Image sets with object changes
******

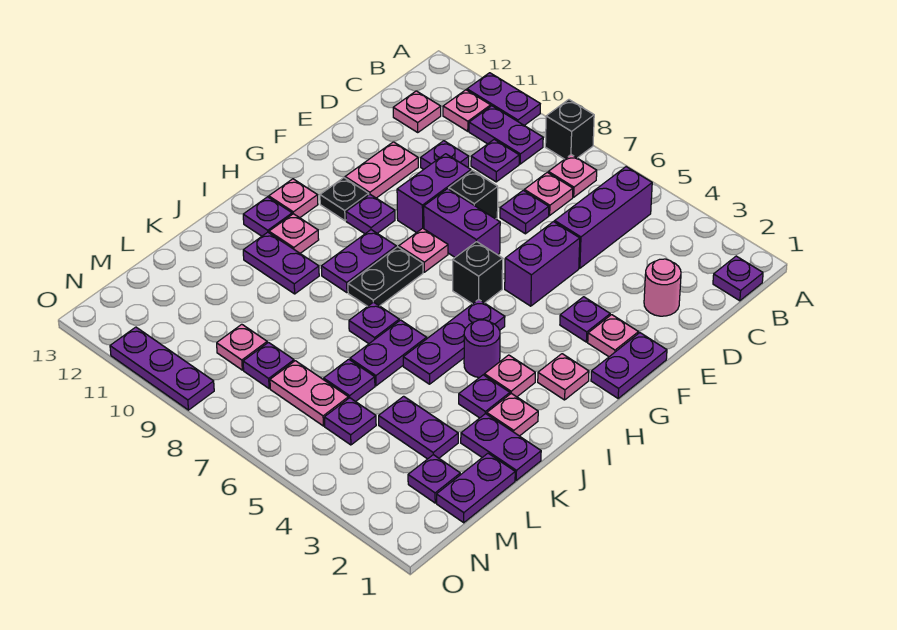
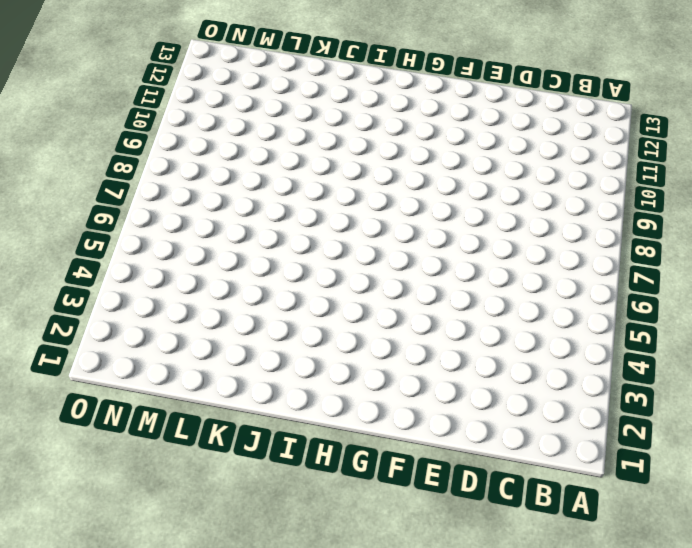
none -> black brick A8 level 1
none -> purple plate A10:A11 level 1
none -> purple plate B1 level 1
none -> purple brick B5:D5 level 1

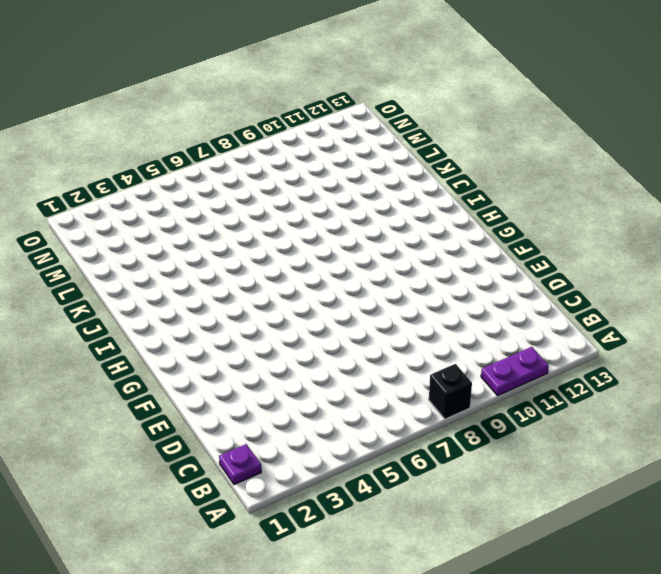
none -> purple brick B5:D5 level 1
none -> pink plate B7 level 1
none -> purple plate B9:B10 level 1
none -> pink plate B11 level 1

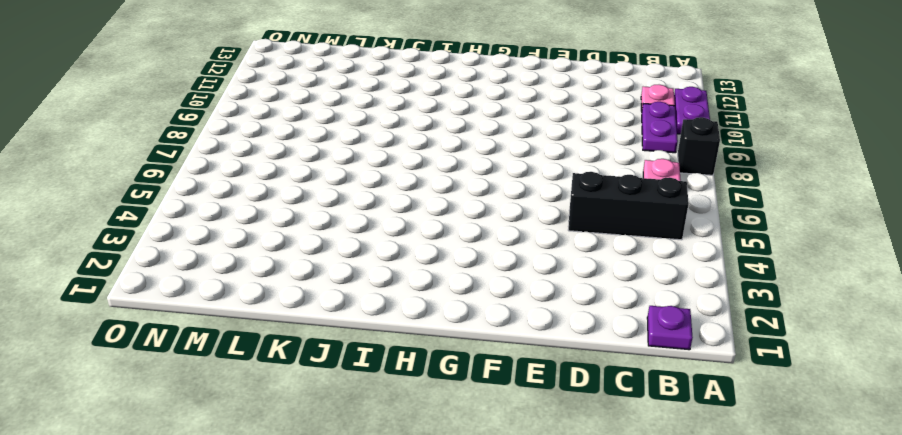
black brick B5:D5 level 1 -> purple brick B5:D5 level 1
none -> pink plate C7 level 1
none -> purple plate C9 level 1
none -> pink plate C12 level 1
none -> pink round brick D2 level 1

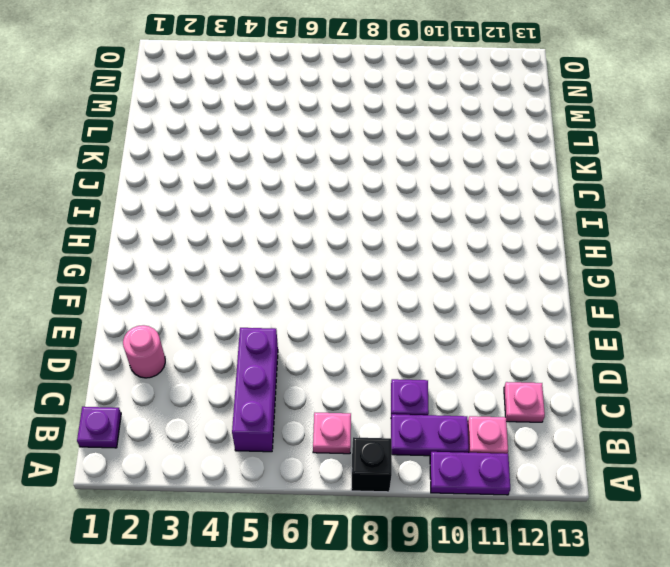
none -> pink plate C7 level 1
none -> purple plate D7 level 1
none -> purple plate D10 level 1
none -> purple brick E5:F5 level 1

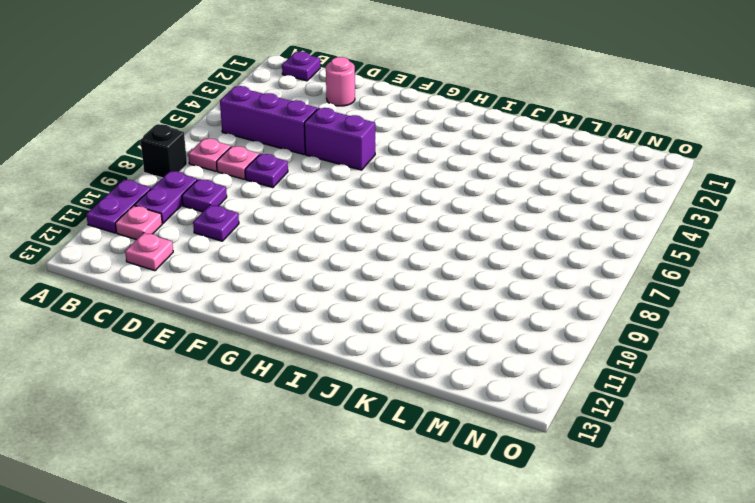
none -> black brick E8 level 1
none -> purple brick E9:F9 level 1
none -> pink plate E11:F11 level 1
none -> purple plate F1:G1 level 1

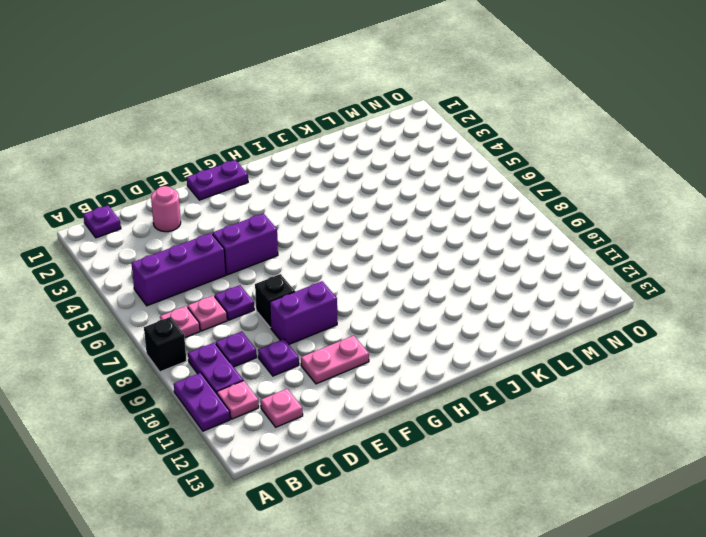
none -> pink plate F2 level 1
none -> purple plate F3 level 1
none -> purple brick F7:F8 level 1
none -> black brick G6 level 1

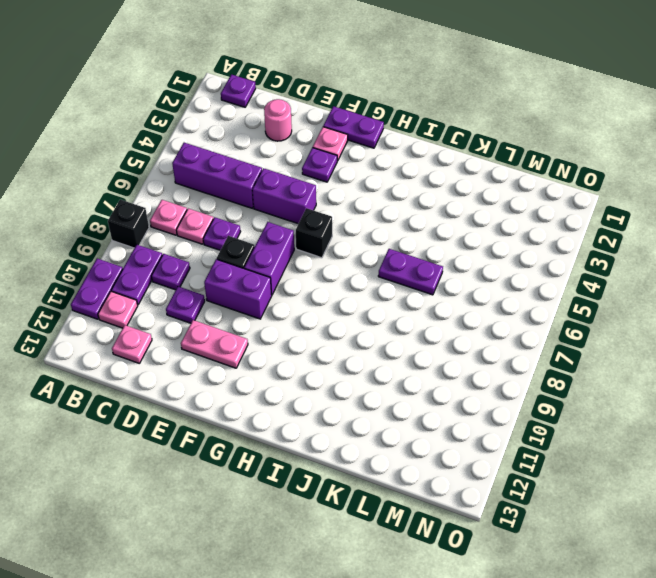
none -> pink plate G8 level 1
none -> purple plate G10 level 1
none -> black plate G11 level 1
none -> pink plate H2 level 1

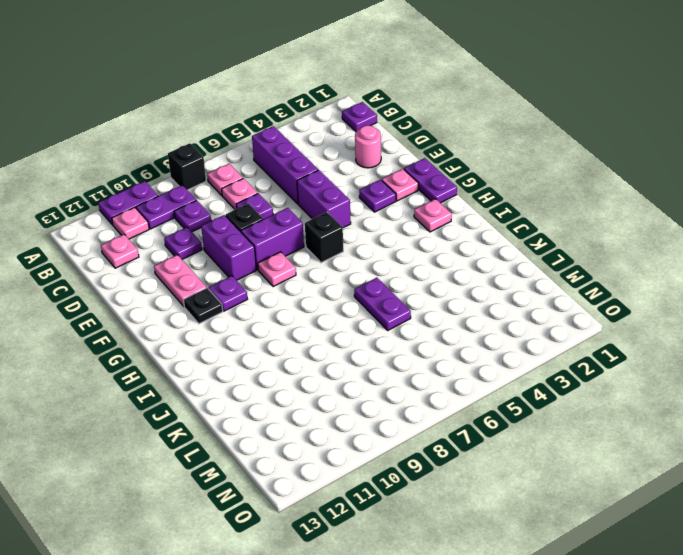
none -> purple plate H5:J5 level 1
none -> black plate H8:I8 level 1
none -> purple plate H9:I9 level 1
none -> pink plate H12 level 1

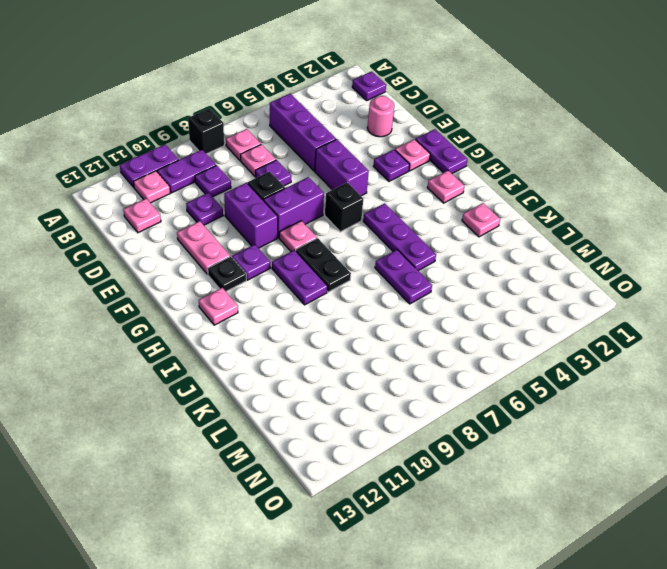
none -> pink plate I3 level 1
none -> purple round brick I4 level 1
none -> pink plate I11 level 1
none -> purple plate I12 level 1

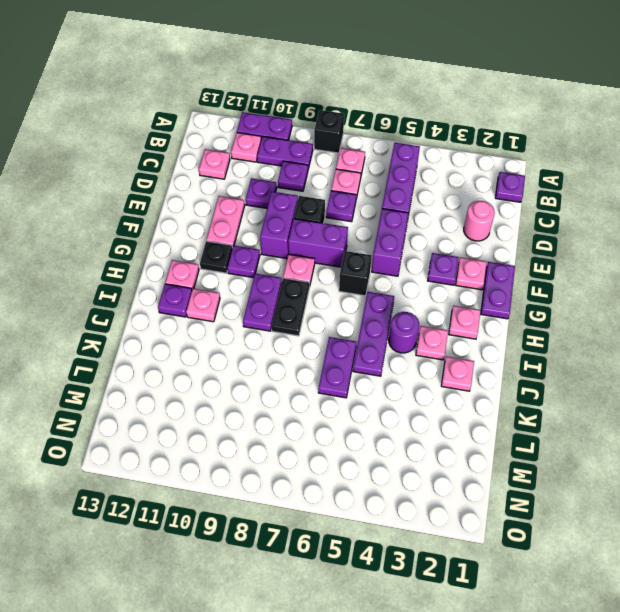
none -> purple plate J3 level 1
none -> purple plate J7 level 1
none -> purple plate J10:J11 level 1
none -> purple plate K1:K2 level 1

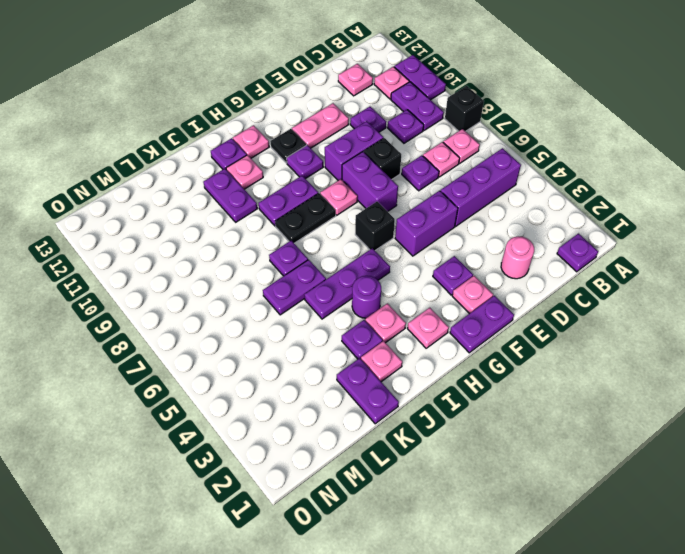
none -> purple plate L1:M1 level 1
none -> purple plate L3:L4 level 1
none -> purple plate L6 level 1
none -> purple plate M2 level 1

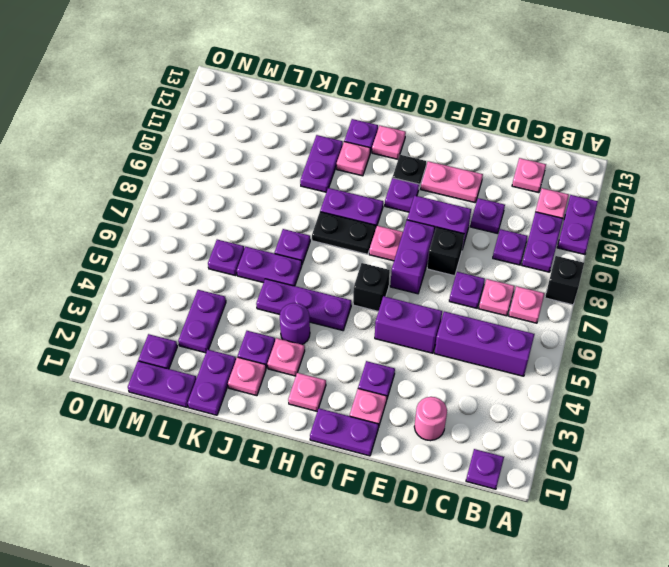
none -> purple plate M5 level 1
none -> pink plate M6:M7 level 1
none -> purple plate M8 level 1
none -> pink plate M9 level 1

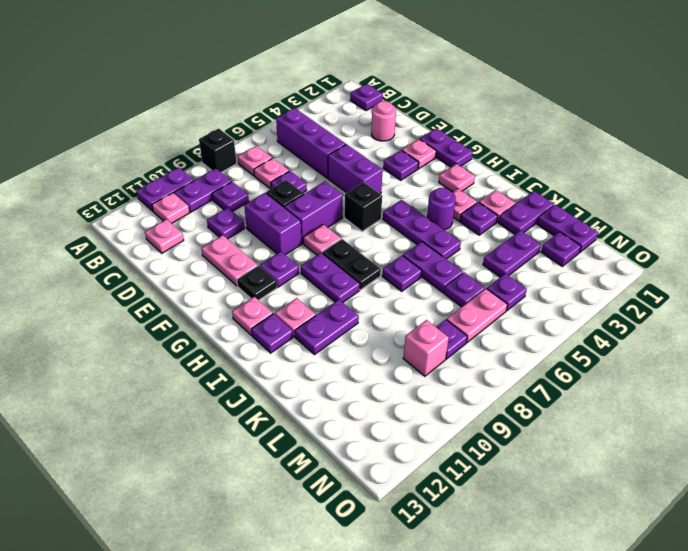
pink brick M9 level 1 -> pink plate M9 level 1
none -> purple plate O9:O11 level 1

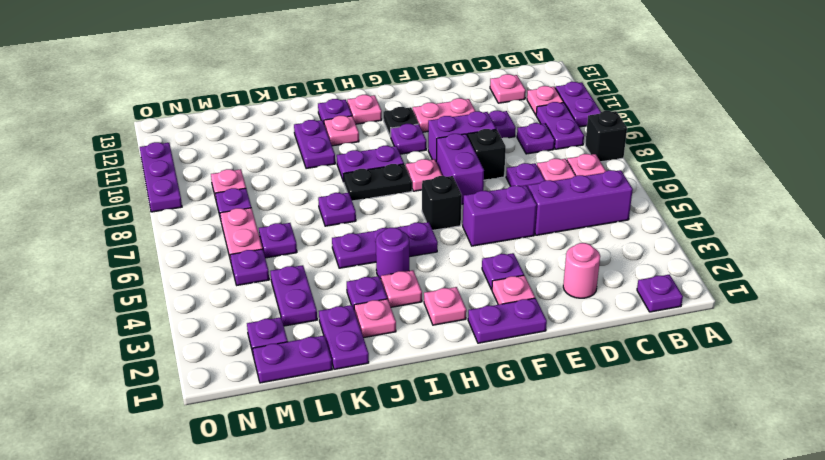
none -> purple plate J6:K6 level 1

******

__Instructions for the task__. Find the line with "none -> pink plate C12 level 1" and the line with "none -> purple plate L6 level 1" in the records above. Copy both and all lines between them exactly, without pictures.

__Your solution__.
none -> pink plate C12 level 1
none -> pink round brick D2 level 1

none -> pink plate C7 level 1
none -> purple plate D7 level 1
none -> purple plate D10 level 1
none -> purple brick E5:F5 level 1

none -> black brick E8 level 1
none -> purple brick E9:F9 level 1
none -> pink plate E11:F11 level 1
none -> purple plate F1:G1 level 1

none -> pink plate F2 level 1
none -> purple plate F3 level 1
none -> purple brick F7:F8 level 1
none -> black brick G6 level 1

none -> pink plate G8 level 1
none -> purple plate G10 level 1
none -> black plate G11 level 1
none -> pink plate H2 level 1

none -> purple plate H5:J5 level 1
none -> black plate H8:I8 level 1
none -> purple plate H9:I9 level 1
none -> pink plate H12 level 1

none -> pink plate I3 level 1
none -> purple round brick I4 level 1
none -> pink plate I11 level 1
none -> purple plate I12 level 1

none -> purple plate J3 level 1
none -> purple plate J7 level 1
none -> purple plate J10:J11 level 1
none -> purple plate K1:K2 level 1

none -> purple plate L1:M1 level 1
none -> purple plate L3:L4 level 1
none -> purple plate L6 level 1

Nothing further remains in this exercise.